### What is required
Among the entries below, find every line that contains the string "window", then copy it.

### Dataset extract
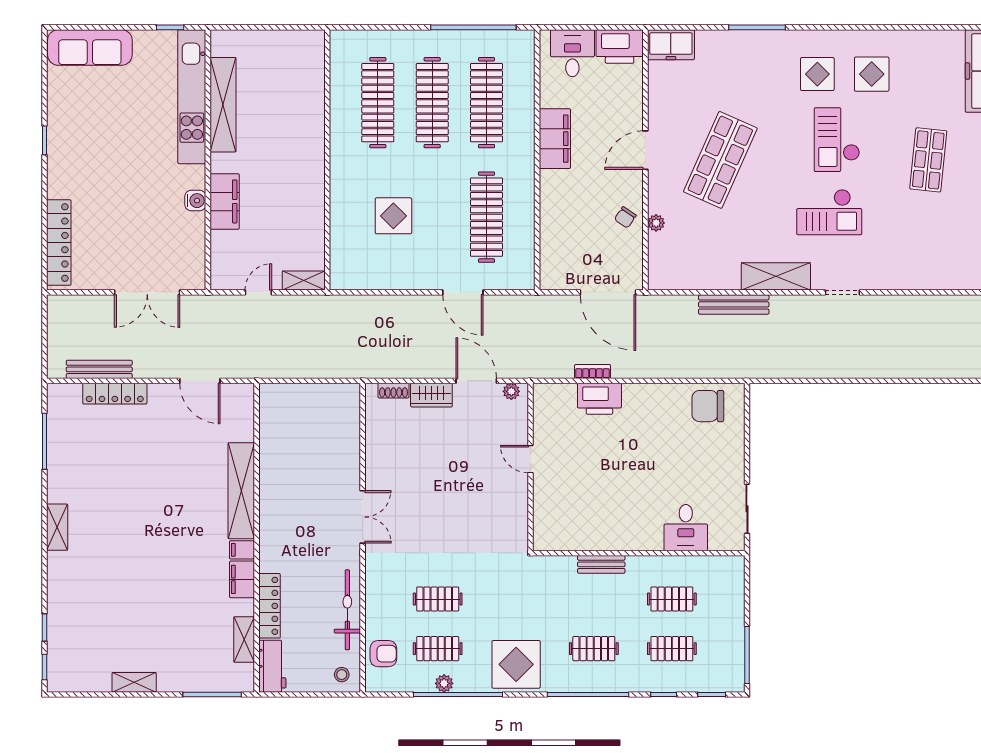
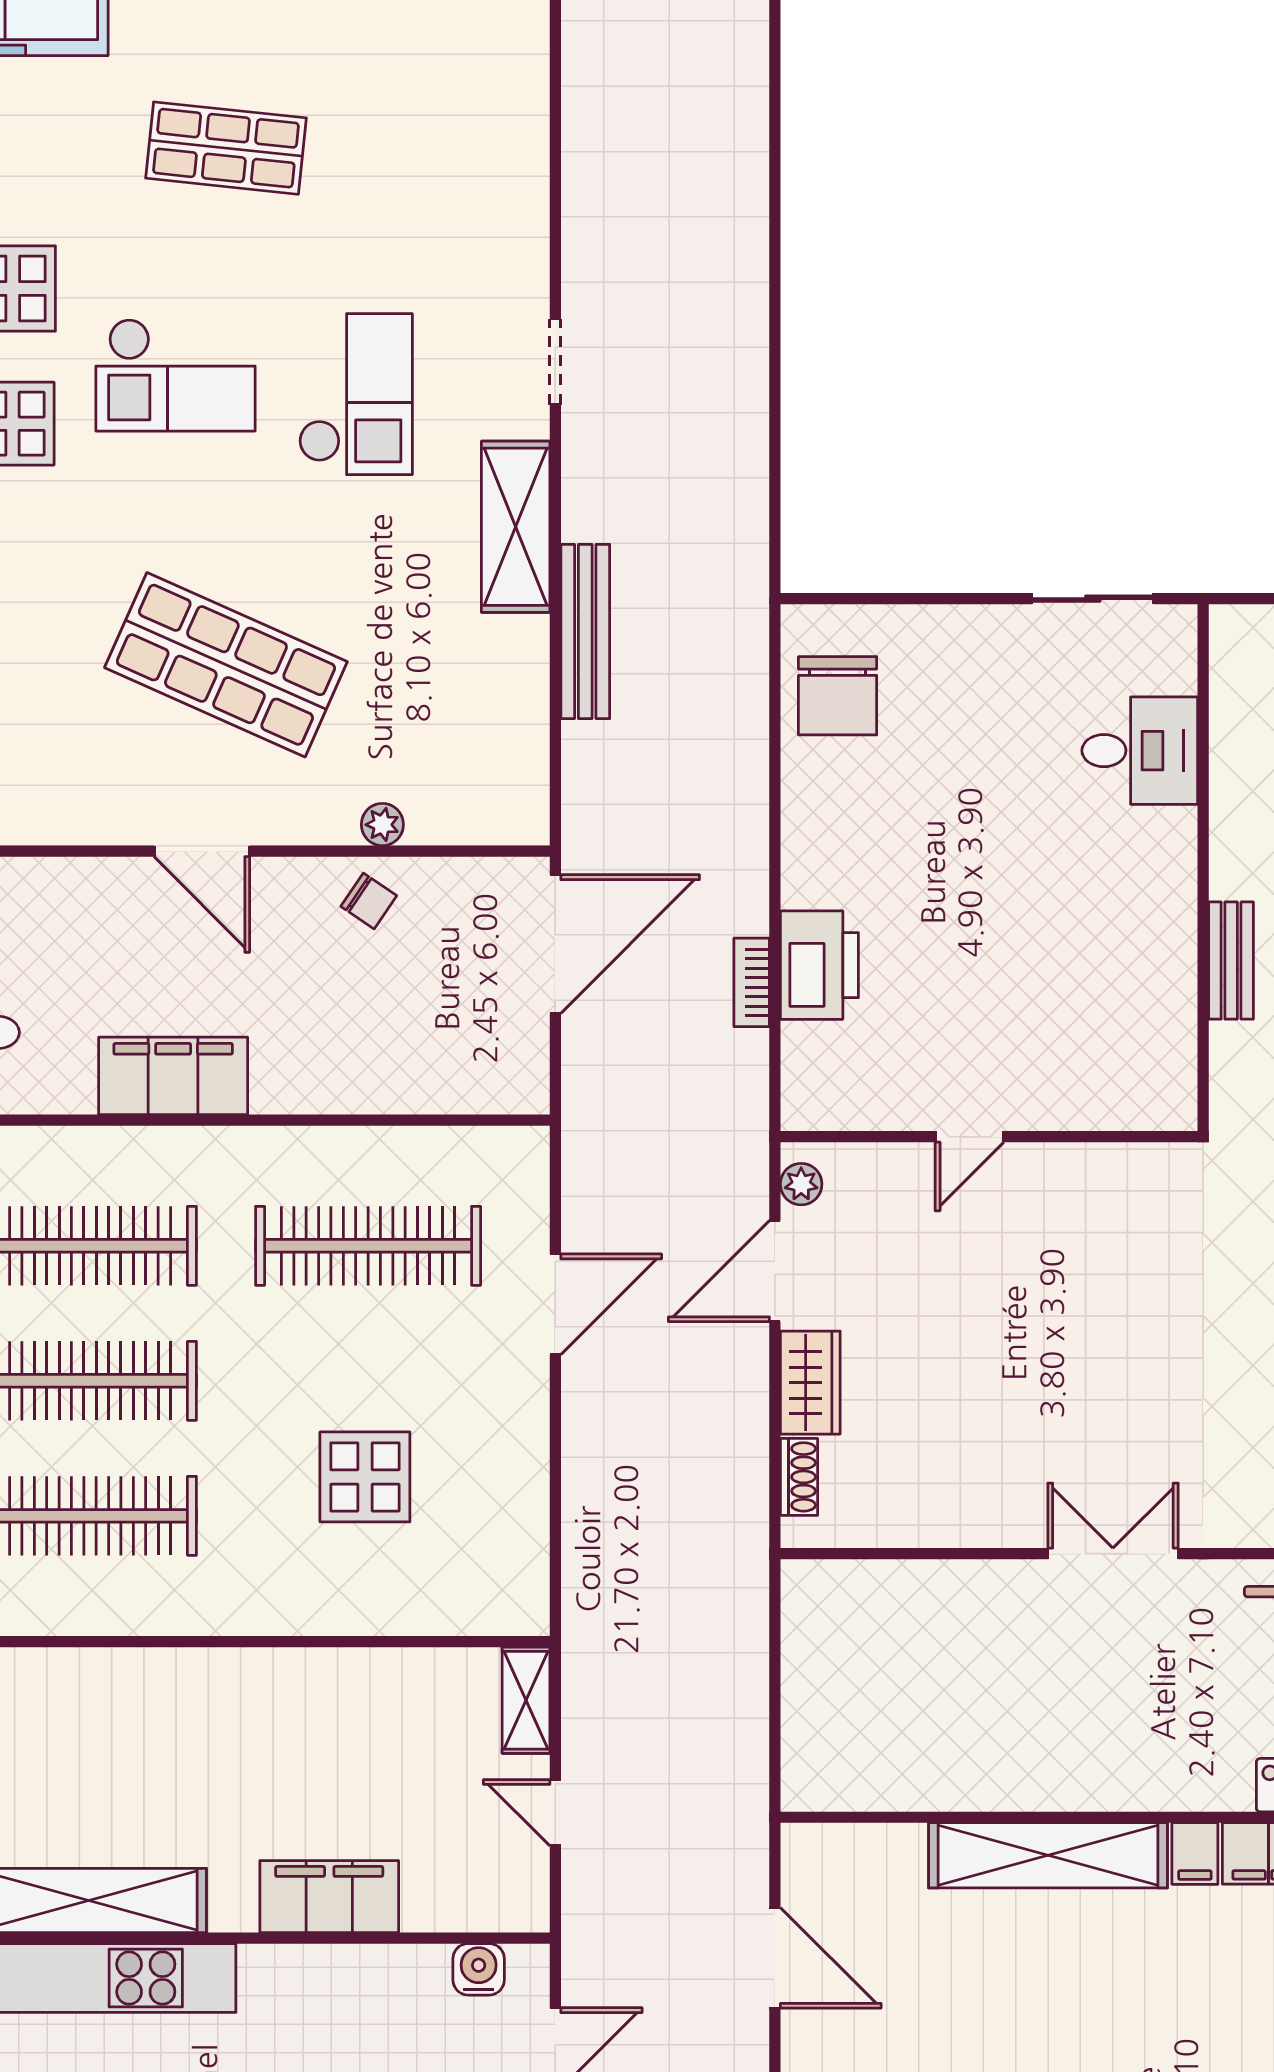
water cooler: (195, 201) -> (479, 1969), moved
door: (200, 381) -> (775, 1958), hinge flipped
---
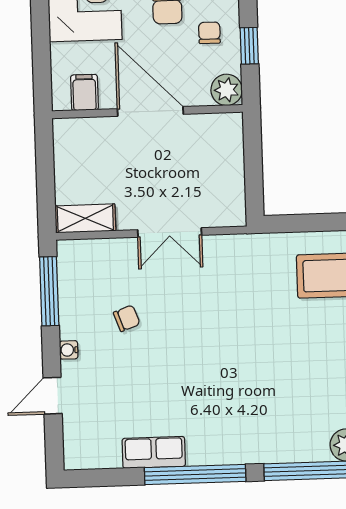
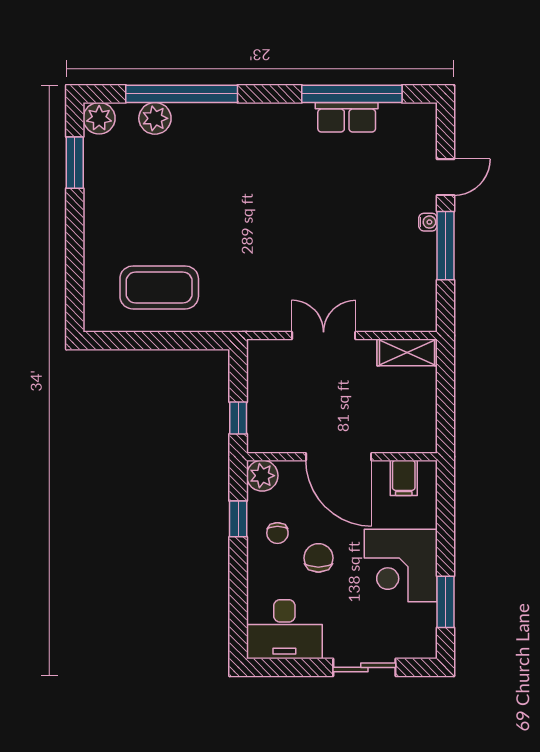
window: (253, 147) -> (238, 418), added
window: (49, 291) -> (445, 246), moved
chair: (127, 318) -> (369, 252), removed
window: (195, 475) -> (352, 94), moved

### Written answer
window: (253, 147) -> (238, 418), added
window: (49, 291) -> (445, 246), moved
window: (195, 475) -> (352, 94), moved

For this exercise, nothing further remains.